═══ DATA UNDER STUDY

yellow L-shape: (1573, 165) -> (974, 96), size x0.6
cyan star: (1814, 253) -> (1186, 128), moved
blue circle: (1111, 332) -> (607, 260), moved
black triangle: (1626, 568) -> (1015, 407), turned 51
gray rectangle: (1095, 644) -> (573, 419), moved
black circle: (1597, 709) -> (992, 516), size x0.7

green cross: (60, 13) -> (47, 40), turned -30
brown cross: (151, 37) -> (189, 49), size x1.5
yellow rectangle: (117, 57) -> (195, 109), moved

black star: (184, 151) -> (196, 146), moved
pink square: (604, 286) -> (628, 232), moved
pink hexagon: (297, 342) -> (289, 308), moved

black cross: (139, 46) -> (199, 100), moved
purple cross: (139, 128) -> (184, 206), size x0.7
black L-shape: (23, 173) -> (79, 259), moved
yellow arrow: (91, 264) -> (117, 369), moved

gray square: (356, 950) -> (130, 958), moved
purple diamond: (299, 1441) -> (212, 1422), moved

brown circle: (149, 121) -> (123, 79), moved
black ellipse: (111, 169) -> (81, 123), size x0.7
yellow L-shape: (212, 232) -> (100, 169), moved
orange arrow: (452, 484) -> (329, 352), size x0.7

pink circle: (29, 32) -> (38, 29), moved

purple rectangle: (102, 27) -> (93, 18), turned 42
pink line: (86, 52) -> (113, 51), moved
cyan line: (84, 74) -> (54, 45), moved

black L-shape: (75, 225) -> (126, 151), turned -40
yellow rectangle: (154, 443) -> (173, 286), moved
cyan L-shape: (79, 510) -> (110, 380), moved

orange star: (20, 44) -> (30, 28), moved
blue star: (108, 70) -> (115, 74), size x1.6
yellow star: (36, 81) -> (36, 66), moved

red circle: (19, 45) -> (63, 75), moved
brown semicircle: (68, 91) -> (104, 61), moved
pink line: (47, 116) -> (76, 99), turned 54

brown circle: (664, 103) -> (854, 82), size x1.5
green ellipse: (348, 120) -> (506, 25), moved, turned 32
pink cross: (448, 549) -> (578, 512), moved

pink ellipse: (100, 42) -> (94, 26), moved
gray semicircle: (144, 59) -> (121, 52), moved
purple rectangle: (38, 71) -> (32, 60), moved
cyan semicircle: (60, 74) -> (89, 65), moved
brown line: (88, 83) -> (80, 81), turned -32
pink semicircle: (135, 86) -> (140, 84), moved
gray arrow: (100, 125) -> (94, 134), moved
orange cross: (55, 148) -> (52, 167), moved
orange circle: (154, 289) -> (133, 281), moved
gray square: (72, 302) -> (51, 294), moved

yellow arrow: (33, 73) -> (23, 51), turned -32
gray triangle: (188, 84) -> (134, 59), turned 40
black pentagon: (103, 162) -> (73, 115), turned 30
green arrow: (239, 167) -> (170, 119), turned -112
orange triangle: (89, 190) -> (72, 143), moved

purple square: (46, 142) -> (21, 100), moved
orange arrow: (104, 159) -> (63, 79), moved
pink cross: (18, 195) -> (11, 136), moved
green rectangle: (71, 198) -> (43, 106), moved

══════

- [ACTION ITEM]
The listing above holds a line with "brown semicircle: (68, 91)" and a line with "pink ellipse: (100, 42) -> (94, 26), moved". Print the stretch from the first through the second, exactly and alone.

- [ANSWER SPACE]
brown semicircle: (68, 91) -> (104, 61), moved
pink line: (47, 116) -> (76, 99), turned 54

brown circle: (664, 103) -> (854, 82), size x1.5
green ellipse: (348, 120) -> (506, 25), moved, turned 32
pink cross: (448, 549) -> (578, 512), moved

pink ellipse: (100, 42) -> (94, 26), moved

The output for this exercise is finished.